REQUIRED WORK
In the records below, find each line with the word "diode" and copy it.

Dataset items
════════════════════
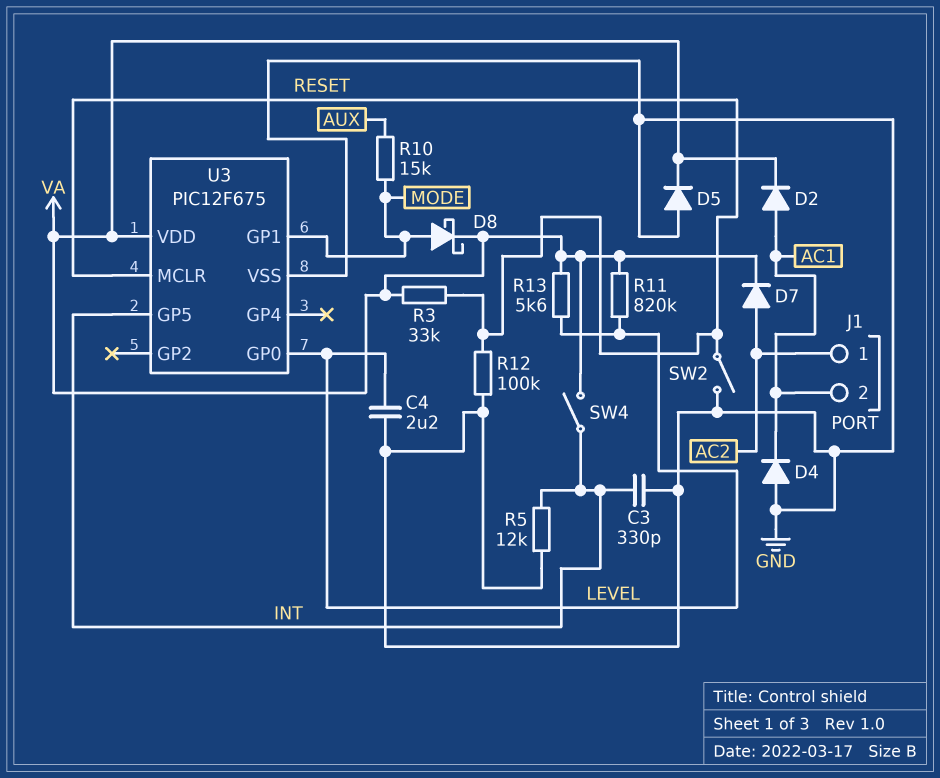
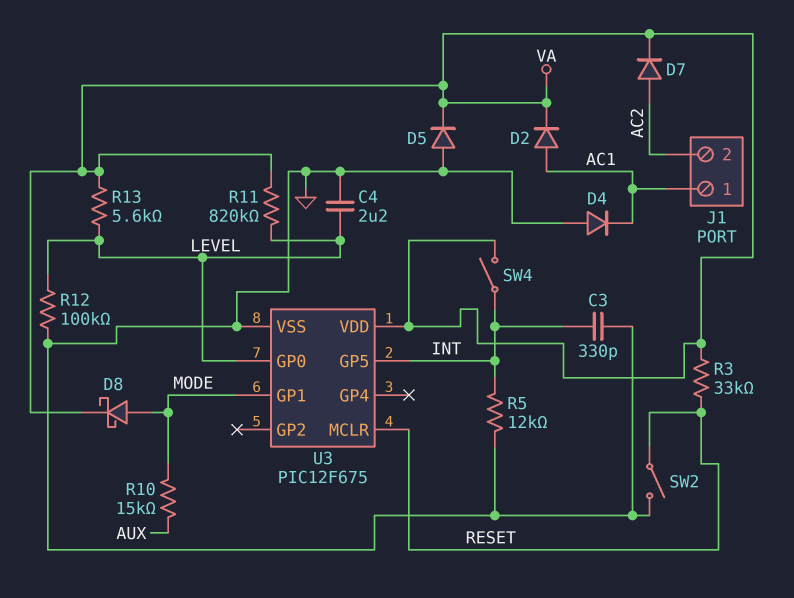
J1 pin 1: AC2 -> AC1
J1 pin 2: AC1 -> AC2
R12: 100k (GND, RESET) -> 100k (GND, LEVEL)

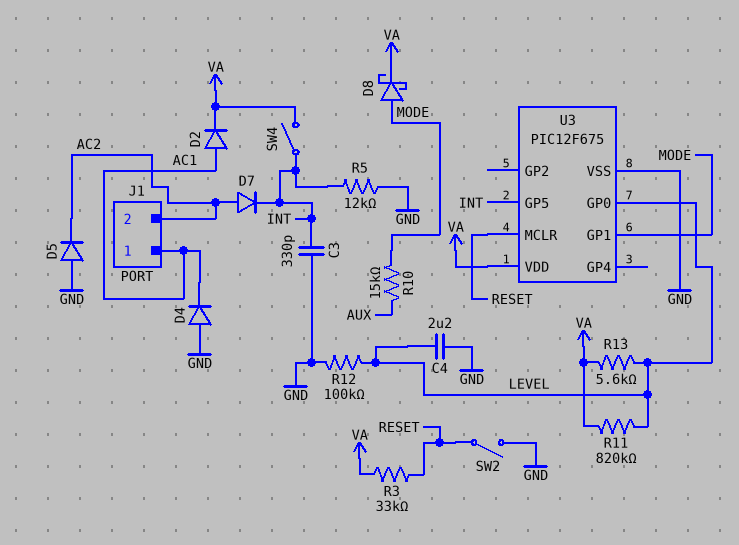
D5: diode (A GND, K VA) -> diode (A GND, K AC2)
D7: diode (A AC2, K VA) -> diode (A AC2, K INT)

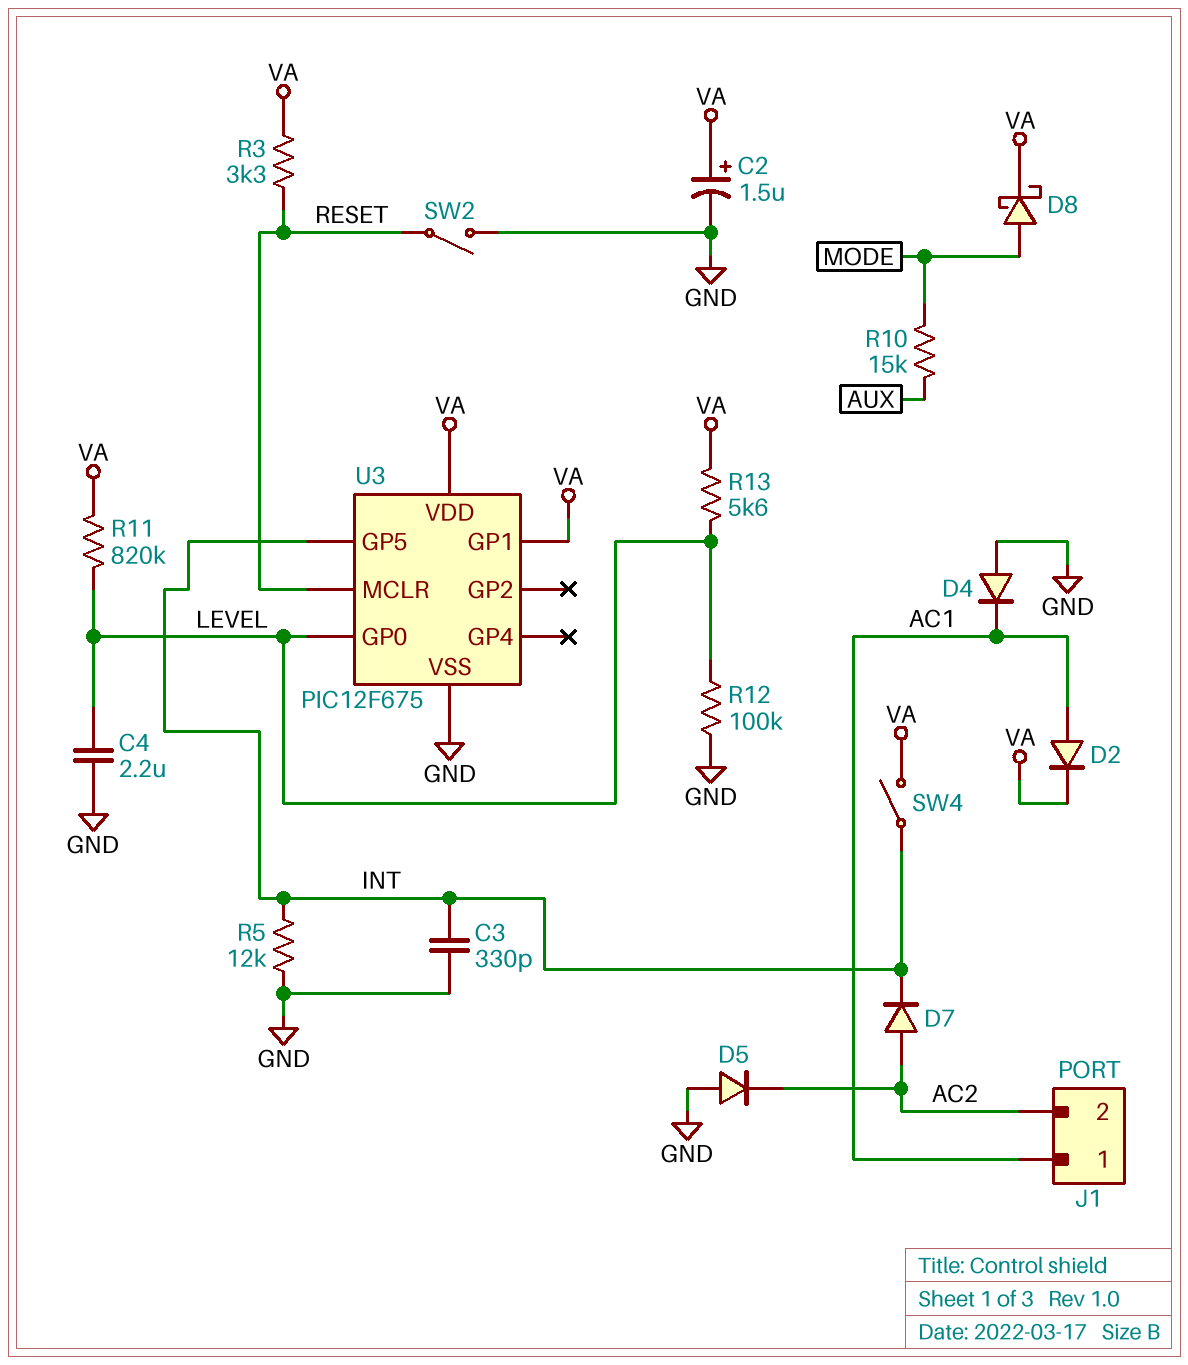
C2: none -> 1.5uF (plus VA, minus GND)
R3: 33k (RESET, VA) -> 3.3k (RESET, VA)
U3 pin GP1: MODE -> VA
════════════════════
WRITTEN ANSWER
D5: diode (A GND, K VA) -> diode (A GND, K AC2)
D7: diode (A AC2, K VA) -> diode (A AC2, K INT)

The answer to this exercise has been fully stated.